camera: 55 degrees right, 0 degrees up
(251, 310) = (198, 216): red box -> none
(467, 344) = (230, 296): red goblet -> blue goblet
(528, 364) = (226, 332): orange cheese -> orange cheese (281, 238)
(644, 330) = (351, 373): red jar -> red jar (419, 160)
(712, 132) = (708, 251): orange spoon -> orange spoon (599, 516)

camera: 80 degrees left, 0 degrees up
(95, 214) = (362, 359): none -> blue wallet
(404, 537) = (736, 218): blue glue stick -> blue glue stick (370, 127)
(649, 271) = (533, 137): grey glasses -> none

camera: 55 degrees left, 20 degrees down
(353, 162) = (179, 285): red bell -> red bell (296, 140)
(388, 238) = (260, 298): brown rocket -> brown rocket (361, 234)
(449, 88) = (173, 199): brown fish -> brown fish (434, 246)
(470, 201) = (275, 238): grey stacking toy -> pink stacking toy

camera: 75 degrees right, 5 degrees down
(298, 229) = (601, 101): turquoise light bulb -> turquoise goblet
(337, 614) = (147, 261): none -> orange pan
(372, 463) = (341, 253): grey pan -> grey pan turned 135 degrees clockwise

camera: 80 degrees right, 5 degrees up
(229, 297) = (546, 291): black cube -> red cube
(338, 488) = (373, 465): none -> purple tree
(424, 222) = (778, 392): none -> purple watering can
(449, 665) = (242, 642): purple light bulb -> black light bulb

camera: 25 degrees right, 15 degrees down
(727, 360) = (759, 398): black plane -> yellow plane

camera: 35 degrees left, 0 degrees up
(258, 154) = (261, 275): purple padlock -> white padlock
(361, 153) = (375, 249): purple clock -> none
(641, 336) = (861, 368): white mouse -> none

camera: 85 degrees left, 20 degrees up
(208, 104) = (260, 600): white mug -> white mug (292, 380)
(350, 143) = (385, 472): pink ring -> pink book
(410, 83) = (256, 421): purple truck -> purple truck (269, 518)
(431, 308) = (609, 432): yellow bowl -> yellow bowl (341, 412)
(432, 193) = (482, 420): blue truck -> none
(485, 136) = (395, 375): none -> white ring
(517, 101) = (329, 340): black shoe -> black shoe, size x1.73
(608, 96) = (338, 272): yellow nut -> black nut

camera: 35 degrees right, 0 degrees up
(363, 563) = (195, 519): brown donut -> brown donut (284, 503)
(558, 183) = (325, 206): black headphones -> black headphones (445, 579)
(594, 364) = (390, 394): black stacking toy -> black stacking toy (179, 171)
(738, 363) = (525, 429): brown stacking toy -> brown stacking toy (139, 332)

----

■ EXERCISE ■
Each of the lines from the one that contains "(432, 193) = (482, 420): blue truck -> none" through the last line of the data needs to be repeated exactly, with no others.

■ YOUR RESPONSE ■
(432, 193) = (482, 420): blue truck -> none
(485, 136) = (395, 375): none -> white ring
(517, 101) = (329, 340): black shoe -> black shoe, size x1.73
(608, 96) = (338, 272): yellow nut -> black nut

camera: 35 degrees right, 0 degrees up
(363, 563) = (195, 519): brown donut -> brown donut (284, 503)
(558, 183) = (325, 206): black headphones -> black headphones (445, 579)
(594, 364) = (390, 394): black stacking toy -> black stacking toy (179, 171)
(738, 363) = (525, 429): brown stacking toy -> brown stacking toy (139, 332)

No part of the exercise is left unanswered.